Problem
Two lines in the listing below mark the span: one contains "pink 2x2 tile [489,184,619,294]" and one contains "pink 1x1 brick [404,267,469,355] -> none". Reproduce both of them and everything between, exactly.

# # #

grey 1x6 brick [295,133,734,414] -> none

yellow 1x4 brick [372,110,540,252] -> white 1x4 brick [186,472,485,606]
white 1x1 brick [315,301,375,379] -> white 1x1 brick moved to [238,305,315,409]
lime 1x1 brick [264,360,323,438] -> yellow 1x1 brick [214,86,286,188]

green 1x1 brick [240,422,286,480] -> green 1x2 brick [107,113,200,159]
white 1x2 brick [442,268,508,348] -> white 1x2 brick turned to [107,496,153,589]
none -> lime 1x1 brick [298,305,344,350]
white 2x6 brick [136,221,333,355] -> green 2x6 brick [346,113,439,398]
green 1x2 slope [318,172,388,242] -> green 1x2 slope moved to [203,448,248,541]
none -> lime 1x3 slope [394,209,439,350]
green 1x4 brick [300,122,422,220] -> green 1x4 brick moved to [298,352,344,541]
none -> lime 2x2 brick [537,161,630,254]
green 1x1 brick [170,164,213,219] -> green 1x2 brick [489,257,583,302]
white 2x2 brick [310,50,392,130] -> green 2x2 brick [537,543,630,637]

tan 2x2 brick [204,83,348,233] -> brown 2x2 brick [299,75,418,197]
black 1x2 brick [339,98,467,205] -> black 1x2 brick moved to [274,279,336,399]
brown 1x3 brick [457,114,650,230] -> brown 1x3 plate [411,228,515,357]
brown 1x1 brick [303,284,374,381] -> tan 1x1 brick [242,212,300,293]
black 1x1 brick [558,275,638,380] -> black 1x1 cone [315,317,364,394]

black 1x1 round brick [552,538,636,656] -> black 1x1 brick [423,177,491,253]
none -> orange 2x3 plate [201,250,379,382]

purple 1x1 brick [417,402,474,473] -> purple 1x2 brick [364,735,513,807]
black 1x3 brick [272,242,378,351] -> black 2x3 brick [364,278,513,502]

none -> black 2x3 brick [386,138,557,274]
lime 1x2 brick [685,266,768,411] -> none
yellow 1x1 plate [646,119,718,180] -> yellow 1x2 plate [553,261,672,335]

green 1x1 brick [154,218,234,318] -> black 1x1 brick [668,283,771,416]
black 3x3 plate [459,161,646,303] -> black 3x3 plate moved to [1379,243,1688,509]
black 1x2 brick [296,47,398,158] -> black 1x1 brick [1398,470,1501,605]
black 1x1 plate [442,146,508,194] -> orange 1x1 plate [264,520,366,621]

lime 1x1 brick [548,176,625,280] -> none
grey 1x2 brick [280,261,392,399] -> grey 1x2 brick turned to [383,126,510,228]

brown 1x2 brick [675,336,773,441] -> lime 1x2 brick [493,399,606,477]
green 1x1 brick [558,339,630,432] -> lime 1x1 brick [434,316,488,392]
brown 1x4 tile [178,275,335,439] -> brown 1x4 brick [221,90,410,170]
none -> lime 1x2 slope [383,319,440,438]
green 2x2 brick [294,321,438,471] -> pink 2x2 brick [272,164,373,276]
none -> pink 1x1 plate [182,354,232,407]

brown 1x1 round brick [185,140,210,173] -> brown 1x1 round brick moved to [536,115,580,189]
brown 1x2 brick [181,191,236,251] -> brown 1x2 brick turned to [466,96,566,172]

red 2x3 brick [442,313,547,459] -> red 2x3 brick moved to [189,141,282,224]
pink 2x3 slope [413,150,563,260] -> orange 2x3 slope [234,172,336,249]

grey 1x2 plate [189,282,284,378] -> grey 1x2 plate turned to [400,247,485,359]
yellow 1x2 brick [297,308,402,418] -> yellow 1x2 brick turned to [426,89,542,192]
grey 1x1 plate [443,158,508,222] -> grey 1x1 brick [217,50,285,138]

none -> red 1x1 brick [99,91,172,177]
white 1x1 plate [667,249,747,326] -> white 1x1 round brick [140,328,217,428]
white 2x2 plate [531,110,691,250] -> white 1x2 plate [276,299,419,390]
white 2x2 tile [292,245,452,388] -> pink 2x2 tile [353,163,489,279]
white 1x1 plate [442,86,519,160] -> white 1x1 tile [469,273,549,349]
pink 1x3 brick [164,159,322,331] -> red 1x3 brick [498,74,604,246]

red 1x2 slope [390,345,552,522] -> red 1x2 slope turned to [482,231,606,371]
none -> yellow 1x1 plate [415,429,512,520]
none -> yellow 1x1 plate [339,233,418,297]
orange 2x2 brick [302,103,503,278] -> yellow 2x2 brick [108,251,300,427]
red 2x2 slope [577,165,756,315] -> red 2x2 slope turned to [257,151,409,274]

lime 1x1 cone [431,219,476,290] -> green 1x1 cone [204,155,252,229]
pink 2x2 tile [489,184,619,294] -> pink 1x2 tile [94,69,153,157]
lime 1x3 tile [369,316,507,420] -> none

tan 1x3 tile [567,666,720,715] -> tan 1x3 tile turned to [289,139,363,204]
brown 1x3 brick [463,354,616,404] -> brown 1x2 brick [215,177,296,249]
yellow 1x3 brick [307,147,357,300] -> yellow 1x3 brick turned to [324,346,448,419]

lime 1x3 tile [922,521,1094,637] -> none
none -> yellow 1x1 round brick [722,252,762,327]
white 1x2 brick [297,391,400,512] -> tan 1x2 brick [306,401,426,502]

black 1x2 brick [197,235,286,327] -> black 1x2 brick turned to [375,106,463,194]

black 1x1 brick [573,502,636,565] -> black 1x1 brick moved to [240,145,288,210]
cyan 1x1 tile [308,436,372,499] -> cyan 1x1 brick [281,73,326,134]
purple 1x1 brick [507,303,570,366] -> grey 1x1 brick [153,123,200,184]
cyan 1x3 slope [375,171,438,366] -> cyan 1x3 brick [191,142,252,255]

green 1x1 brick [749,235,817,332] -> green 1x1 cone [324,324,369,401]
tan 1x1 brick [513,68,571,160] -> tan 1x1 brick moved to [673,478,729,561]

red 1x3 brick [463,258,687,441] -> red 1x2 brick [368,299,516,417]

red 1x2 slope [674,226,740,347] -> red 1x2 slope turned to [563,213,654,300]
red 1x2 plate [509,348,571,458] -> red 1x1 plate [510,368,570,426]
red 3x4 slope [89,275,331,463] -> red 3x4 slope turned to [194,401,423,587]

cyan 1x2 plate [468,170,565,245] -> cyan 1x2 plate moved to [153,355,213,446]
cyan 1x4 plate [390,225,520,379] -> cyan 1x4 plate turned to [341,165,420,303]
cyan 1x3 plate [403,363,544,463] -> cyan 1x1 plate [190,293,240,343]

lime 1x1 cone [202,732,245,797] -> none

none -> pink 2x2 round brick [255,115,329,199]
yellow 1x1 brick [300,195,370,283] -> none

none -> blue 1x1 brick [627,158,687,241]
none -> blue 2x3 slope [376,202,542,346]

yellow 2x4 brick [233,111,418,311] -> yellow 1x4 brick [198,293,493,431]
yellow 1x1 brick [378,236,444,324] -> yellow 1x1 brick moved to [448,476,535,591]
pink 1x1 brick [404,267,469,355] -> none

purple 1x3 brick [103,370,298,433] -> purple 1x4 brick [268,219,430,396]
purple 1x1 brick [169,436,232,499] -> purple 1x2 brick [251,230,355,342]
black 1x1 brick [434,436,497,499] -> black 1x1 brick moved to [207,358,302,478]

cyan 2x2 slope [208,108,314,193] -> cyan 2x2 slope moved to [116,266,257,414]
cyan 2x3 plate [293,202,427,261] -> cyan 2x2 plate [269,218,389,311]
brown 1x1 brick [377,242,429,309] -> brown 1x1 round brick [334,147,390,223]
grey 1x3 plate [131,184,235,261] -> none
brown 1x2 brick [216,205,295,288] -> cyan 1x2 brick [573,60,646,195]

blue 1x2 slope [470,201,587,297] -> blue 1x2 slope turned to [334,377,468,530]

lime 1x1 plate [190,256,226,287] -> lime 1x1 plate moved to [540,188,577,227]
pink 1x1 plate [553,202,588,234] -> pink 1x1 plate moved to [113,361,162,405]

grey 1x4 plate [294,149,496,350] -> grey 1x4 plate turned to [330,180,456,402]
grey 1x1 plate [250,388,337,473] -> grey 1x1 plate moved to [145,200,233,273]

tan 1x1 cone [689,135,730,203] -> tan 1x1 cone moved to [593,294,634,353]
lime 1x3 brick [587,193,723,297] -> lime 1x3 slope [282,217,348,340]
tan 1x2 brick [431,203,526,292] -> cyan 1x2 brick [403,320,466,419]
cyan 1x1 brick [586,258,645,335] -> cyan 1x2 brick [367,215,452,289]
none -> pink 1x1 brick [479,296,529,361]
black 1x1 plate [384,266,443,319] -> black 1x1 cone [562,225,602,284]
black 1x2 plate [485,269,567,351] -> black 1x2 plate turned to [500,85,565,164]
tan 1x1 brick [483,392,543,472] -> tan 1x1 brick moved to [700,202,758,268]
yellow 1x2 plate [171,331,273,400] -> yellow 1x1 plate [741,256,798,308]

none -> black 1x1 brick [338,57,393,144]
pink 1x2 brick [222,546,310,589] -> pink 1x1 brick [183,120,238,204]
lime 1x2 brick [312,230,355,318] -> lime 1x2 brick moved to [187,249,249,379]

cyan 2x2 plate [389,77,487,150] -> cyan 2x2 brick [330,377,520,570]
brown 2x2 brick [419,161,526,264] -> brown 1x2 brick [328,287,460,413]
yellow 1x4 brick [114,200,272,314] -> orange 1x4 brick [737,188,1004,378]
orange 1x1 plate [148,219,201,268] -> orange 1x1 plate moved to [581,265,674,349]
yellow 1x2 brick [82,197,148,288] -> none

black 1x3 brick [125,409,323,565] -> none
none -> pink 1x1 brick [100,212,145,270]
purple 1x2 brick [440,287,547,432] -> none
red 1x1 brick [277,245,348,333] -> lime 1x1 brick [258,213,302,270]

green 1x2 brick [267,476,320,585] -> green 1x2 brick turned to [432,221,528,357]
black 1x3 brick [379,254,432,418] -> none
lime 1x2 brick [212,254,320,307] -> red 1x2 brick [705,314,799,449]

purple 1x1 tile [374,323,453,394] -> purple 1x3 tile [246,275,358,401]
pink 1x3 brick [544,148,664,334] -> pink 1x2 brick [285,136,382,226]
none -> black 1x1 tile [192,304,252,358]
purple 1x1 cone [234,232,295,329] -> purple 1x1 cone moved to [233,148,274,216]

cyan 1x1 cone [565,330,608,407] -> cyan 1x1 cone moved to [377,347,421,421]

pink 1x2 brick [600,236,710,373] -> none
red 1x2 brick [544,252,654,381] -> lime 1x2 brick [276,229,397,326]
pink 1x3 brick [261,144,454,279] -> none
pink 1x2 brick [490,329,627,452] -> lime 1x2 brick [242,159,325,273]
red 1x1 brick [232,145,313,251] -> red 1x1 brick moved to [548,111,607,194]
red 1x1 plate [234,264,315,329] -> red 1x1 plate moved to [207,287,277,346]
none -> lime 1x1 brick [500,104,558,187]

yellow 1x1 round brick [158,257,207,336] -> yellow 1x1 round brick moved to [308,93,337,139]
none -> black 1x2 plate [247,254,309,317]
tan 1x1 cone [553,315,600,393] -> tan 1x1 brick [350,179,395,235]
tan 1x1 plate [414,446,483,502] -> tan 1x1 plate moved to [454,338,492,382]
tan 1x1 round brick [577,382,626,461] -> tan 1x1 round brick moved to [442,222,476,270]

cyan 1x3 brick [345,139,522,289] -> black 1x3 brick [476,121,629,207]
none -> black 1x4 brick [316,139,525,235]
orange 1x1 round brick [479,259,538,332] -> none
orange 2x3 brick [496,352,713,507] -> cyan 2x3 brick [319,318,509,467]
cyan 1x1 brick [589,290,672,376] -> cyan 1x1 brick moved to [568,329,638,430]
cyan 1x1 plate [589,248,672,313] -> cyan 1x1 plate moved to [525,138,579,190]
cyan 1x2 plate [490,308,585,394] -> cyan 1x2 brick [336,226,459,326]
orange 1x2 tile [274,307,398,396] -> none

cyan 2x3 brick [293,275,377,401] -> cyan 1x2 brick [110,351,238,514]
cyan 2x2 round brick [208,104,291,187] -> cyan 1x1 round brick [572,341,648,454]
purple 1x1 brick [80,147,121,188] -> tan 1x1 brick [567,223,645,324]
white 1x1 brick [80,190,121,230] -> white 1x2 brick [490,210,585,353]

# # #

Response to this exercise
pink 2x2 tile [489,184,619,294] -> pink 1x2 tile [94,69,153,157]
lime 1x3 tile [369,316,507,420] -> none

tan 1x3 tile [567,666,720,715] -> tan 1x3 tile turned to [289,139,363,204]
brown 1x3 brick [463,354,616,404] -> brown 1x2 brick [215,177,296,249]
yellow 1x3 brick [307,147,357,300] -> yellow 1x3 brick turned to [324,346,448,419]

lime 1x3 tile [922,521,1094,637] -> none
none -> yellow 1x1 round brick [722,252,762,327]
white 1x2 brick [297,391,400,512] -> tan 1x2 brick [306,401,426,502]

black 1x2 brick [197,235,286,327] -> black 1x2 brick turned to [375,106,463,194]

black 1x1 brick [573,502,636,565] -> black 1x1 brick moved to [240,145,288,210]
cyan 1x1 tile [308,436,372,499] -> cyan 1x1 brick [281,73,326,134]
purple 1x1 brick [507,303,570,366] -> grey 1x1 brick [153,123,200,184]
cyan 1x3 slope [375,171,438,366] -> cyan 1x3 brick [191,142,252,255]

green 1x1 brick [749,235,817,332] -> green 1x1 cone [324,324,369,401]
tan 1x1 brick [513,68,571,160] -> tan 1x1 brick moved to [673,478,729,561]

red 1x3 brick [463,258,687,441] -> red 1x2 brick [368,299,516,417]

red 1x2 slope [674,226,740,347] -> red 1x2 slope turned to [563,213,654,300]
red 1x2 plate [509,348,571,458] -> red 1x1 plate [510,368,570,426]
red 3x4 slope [89,275,331,463] -> red 3x4 slope turned to [194,401,423,587]

cyan 1x2 plate [468,170,565,245] -> cyan 1x2 plate moved to [153,355,213,446]
cyan 1x4 plate [390,225,520,379] -> cyan 1x4 plate turned to [341,165,420,303]
cyan 1x3 plate [403,363,544,463] -> cyan 1x1 plate [190,293,240,343]

lime 1x1 cone [202,732,245,797] -> none

none -> pink 2x2 round brick [255,115,329,199]
yellow 1x1 brick [300,195,370,283] -> none

none -> blue 1x1 brick [627,158,687,241]
none -> blue 2x3 slope [376,202,542,346]

yellow 2x4 brick [233,111,418,311] -> yellow 1x4 brick [198,293,493,431]
yellow 1x1 brick [378,236,444,324] -> yellow 1x1 brick moved to [448,476,535,591]
pink 1x1 brick [404,267,469,355] -> none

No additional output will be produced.